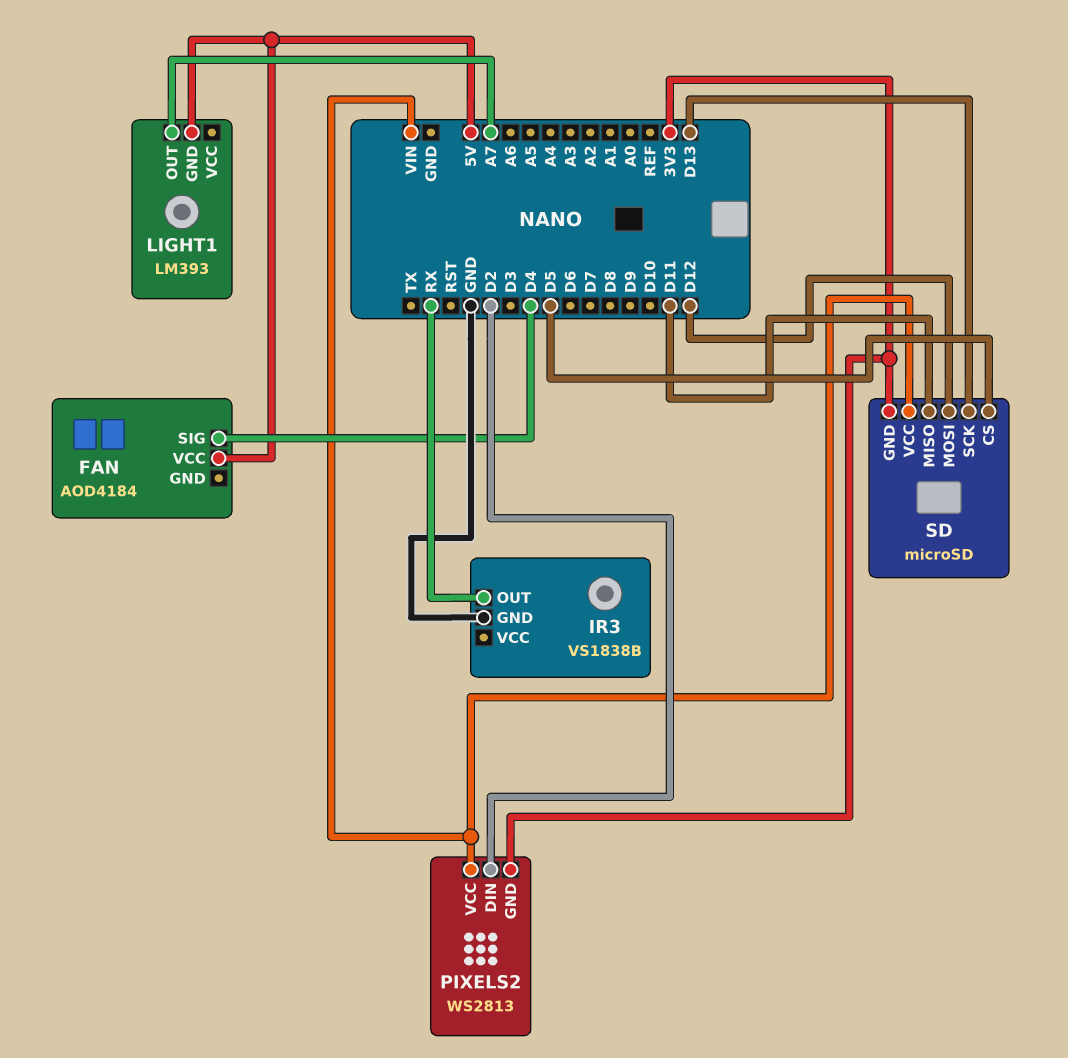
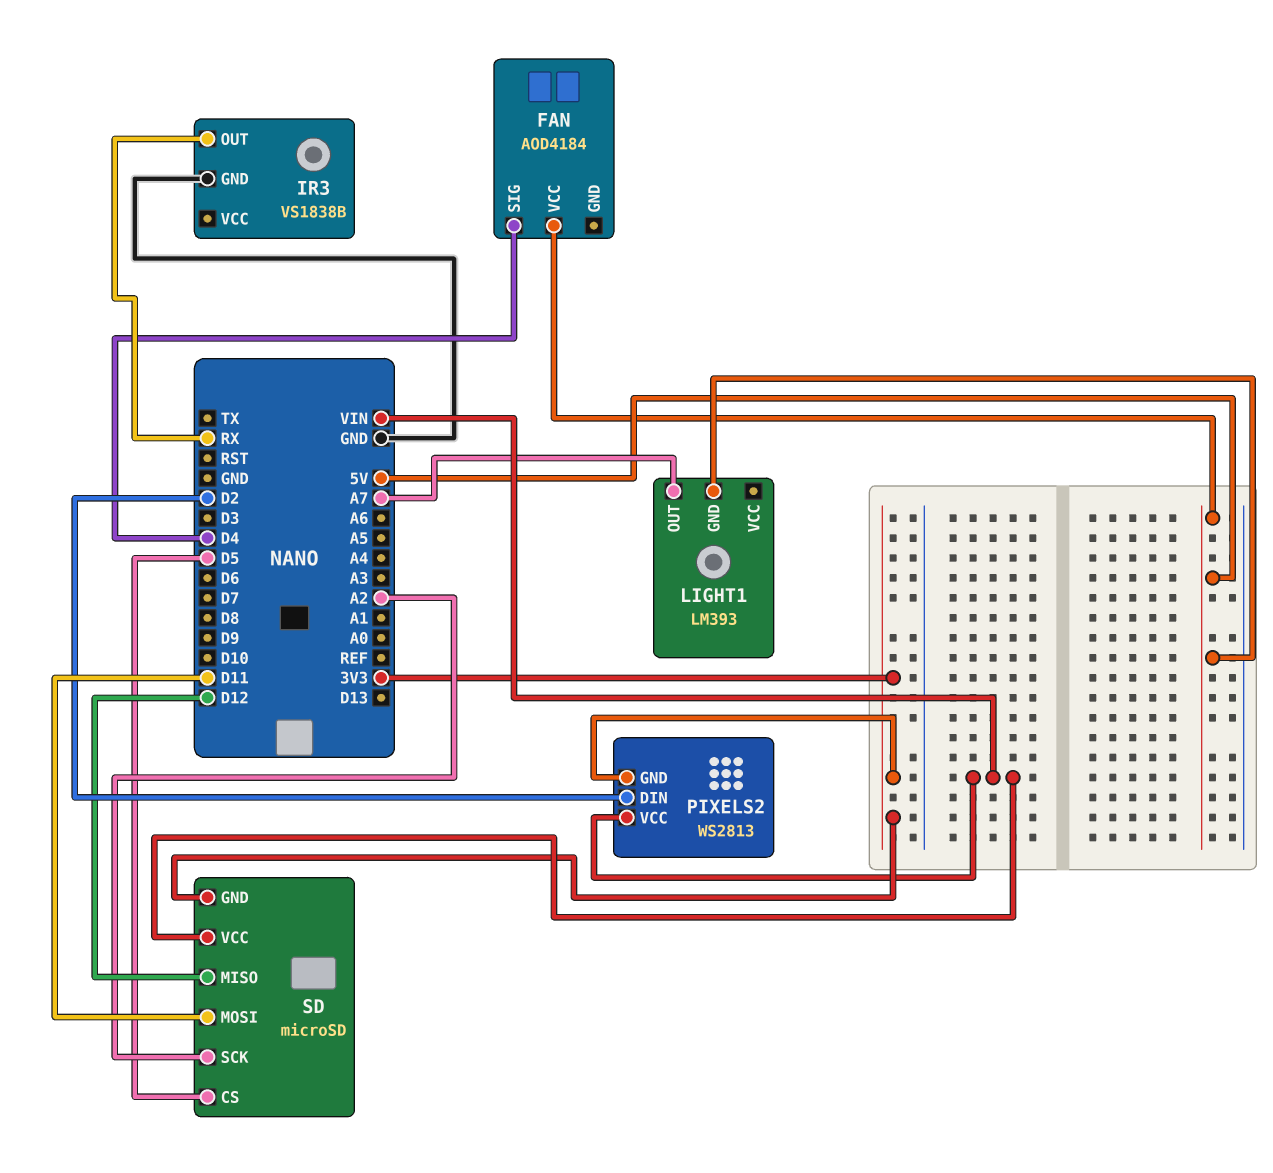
SD pin MISO: D11 -> D12
SD pin MOSI: D12 -> D11
SD pin SCK: D13 -> A2

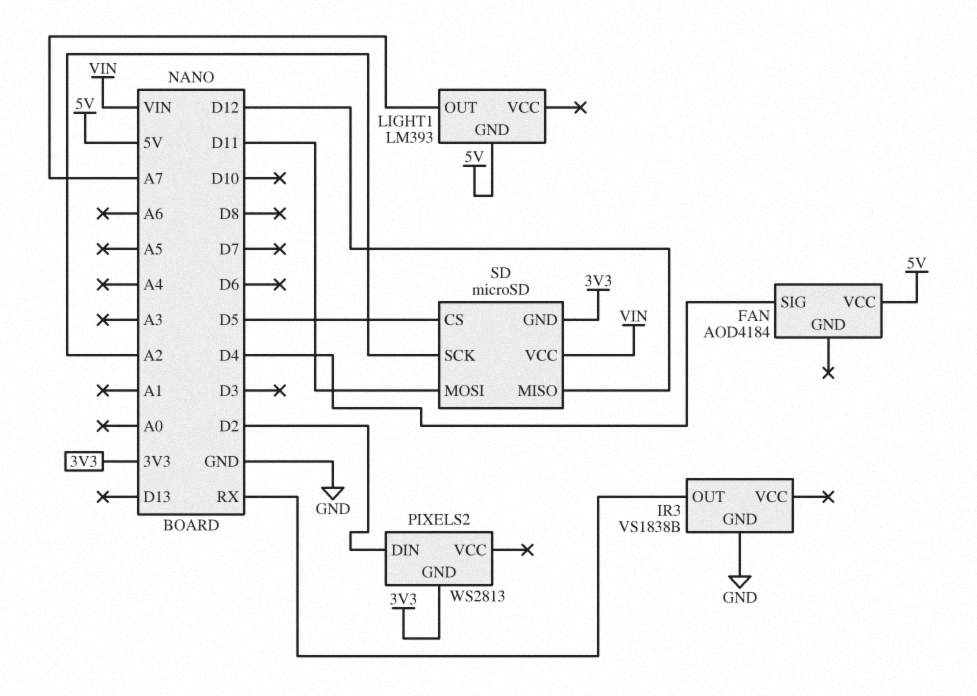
PIXELS2 pin VCC: VIN -> none

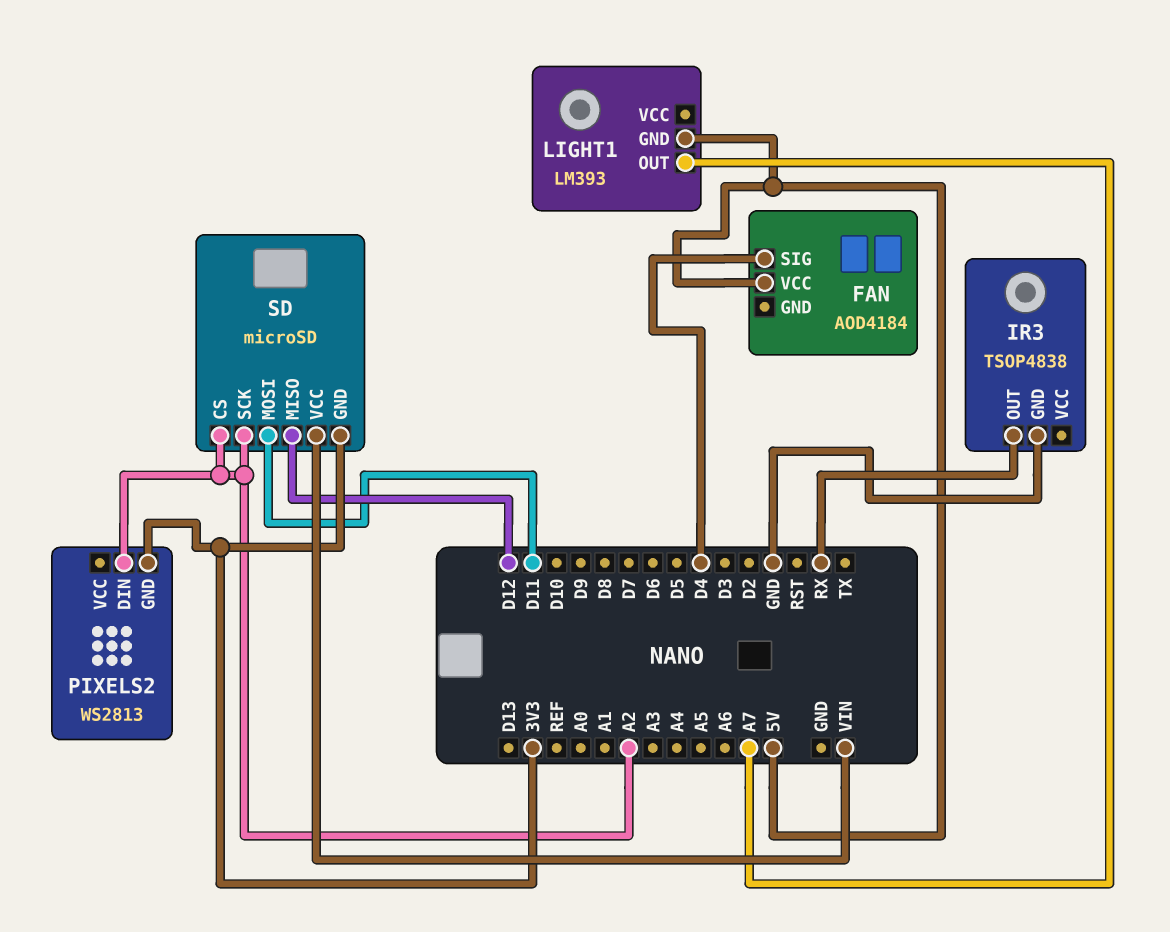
IR3: VS1838B -> TSOP4838
PIXELS2 pin DIN: D2 -> A2
SD pin CS: D5 -> A2

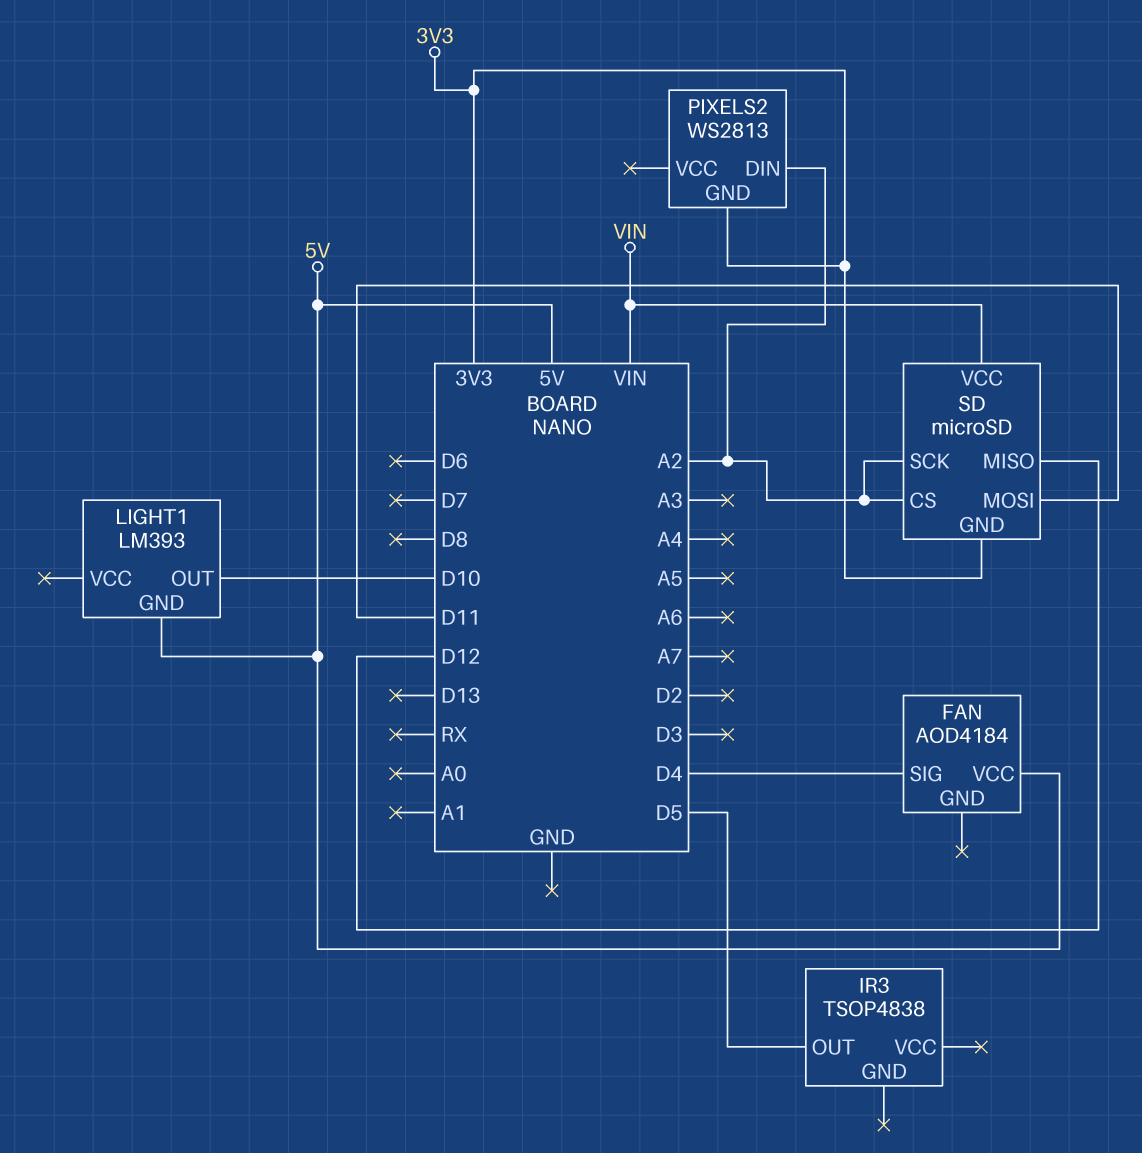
IR3 pin GND: GND -> none
IR3 pin OUT: RX -> D5
LIGHT1 pin OUT: A7 -> D10

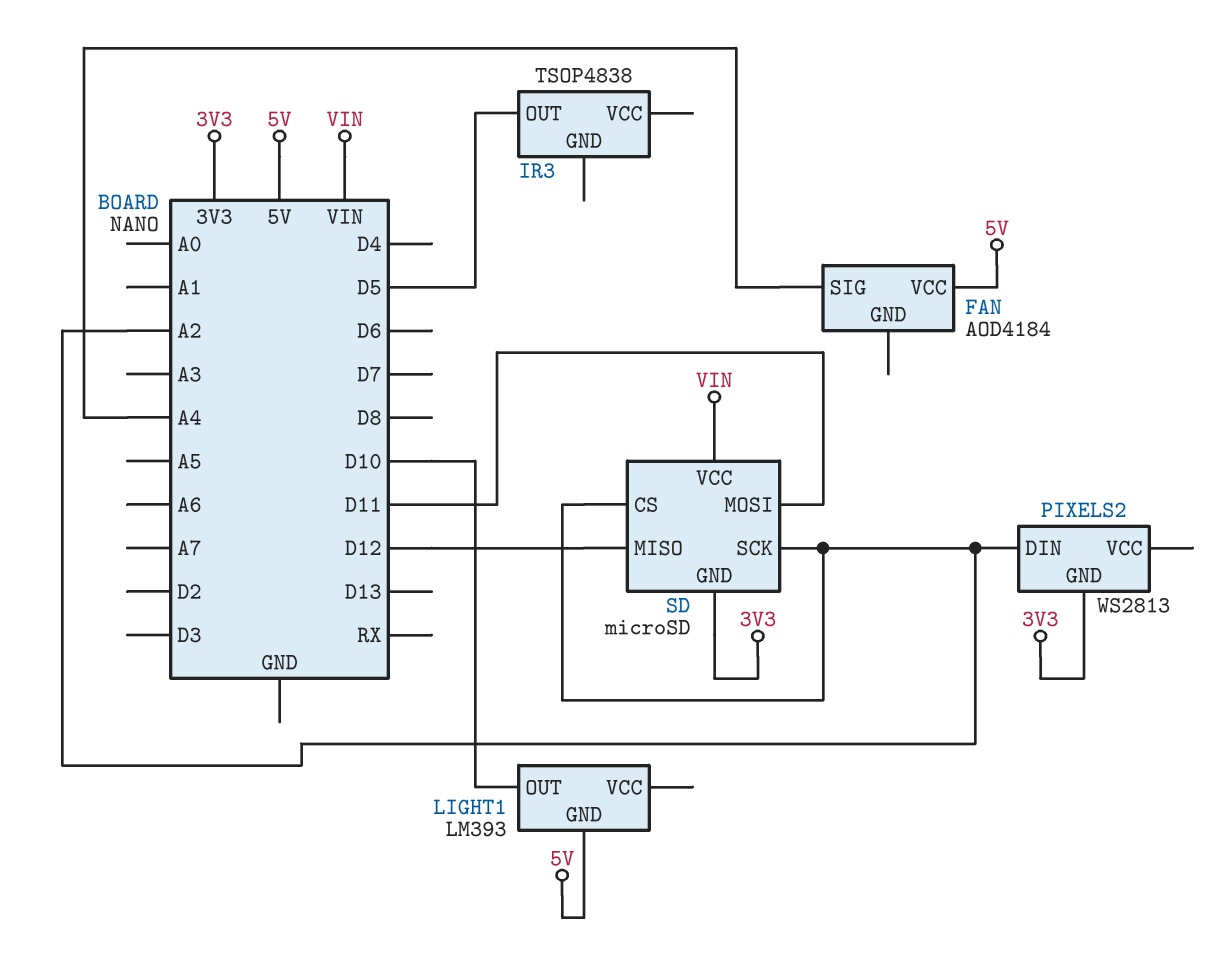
FAN pin SIG: D4 -> A4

--------

- _Task to carry out_:
Copy the data above line for line, skipping every picture.

- _Answer for this exercise_:
SD pin MISO: D11 -> D12
SD pin MOSI: D12 -> D11
SD pin SCK: D13 -> A2

PIXELS2 pin VCC: VIN -> none

IR3: VS1838B -> TSOP4838
PIXELS2 pin DIN: D2 -> A2
SD pin CS: D5 -> A2

IR3 pin GND: GND -> none
IR3 pin OUT: RX -> D5
LIGHT1 pin OUT: A7 -> D10

FAN pin SIG: D4 -> A4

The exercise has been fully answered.